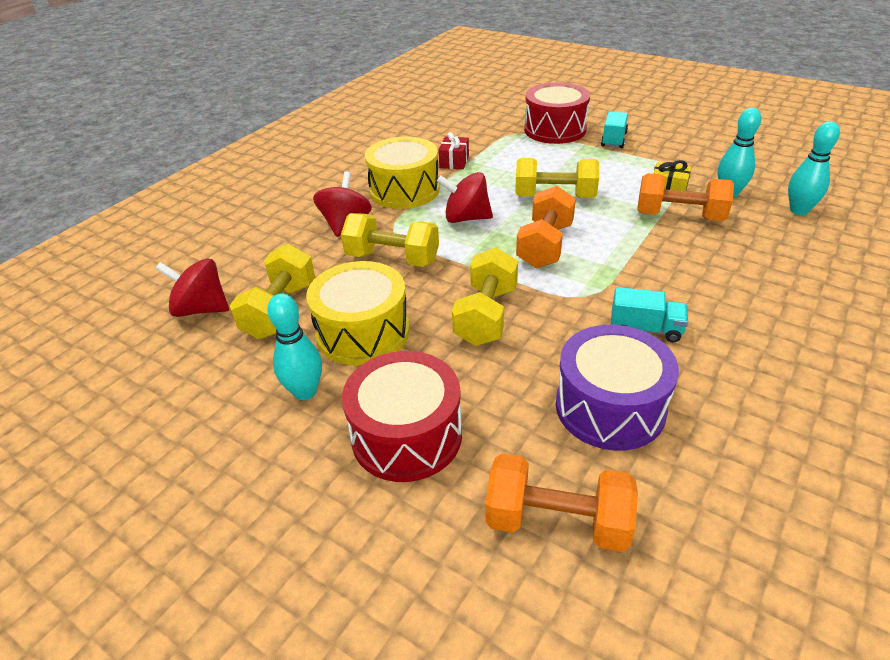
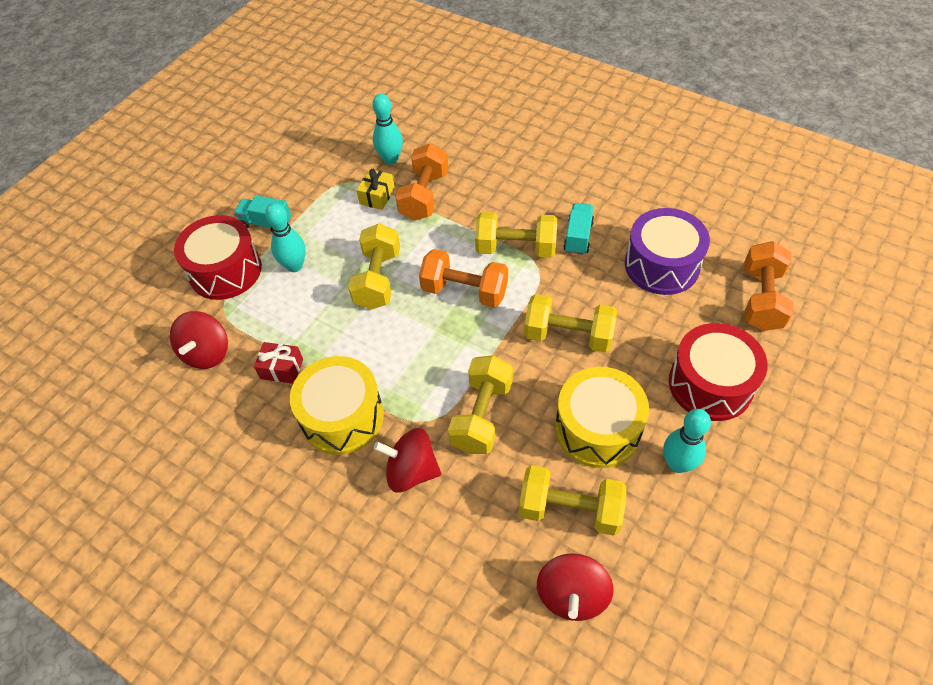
camera: 90 degrees left, 15 degrees up
(466, 218) = (410, 354): red spinning top -> red spinning top (207, 353)
(614, 279) = (516, 248): none -> yellow dumbbell
(799, 210) = (422, 125): turquoise bowling pin -> turquoise bowling pin (295, 266)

******************************

▸ Directions for this task
Would you copy all of the data exactly? Keep the pictures out of it.

▸ Answer box
camera: 90 degrees left, 15 degrees up
(466, 218) = (410, 354): red spinning top -> red spinning top (207, 353)
(614, 279) = (516, 248): none -> yellow dumbbell
(799, 210) = (422, 125): turquoise bowling pin -> turquoise bowling pin (295, 266)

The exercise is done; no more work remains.